Look over the entries that follow and work out how many lines contain "green". State the number only.

Material for this exercise -

▬▬▬▬▬▬▬▬▬▬

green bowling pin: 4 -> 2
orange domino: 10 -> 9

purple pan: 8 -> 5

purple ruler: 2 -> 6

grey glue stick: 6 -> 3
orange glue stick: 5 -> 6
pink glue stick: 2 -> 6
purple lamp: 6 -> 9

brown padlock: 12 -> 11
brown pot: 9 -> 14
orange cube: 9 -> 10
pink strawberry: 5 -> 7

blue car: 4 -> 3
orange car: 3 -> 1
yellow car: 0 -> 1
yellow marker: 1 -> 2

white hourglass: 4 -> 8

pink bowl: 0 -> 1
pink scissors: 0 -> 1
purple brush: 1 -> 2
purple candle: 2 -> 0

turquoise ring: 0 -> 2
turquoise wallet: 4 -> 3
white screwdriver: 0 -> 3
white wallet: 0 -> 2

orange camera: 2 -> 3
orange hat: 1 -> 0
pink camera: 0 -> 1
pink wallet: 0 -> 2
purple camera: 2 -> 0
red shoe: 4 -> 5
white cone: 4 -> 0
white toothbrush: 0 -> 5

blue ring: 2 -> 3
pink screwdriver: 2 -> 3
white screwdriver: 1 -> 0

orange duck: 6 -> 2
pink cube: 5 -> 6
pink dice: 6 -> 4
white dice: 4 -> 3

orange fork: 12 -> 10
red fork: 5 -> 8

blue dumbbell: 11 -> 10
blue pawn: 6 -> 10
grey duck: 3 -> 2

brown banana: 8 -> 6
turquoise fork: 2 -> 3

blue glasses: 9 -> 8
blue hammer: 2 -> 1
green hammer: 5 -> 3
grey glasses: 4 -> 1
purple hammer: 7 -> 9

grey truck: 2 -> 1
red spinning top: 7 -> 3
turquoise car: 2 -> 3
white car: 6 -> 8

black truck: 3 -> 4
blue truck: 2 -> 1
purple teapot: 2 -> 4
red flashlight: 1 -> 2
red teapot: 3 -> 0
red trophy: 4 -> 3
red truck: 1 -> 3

▬▬▬▬▬▬▬▬▬▬

Response - 2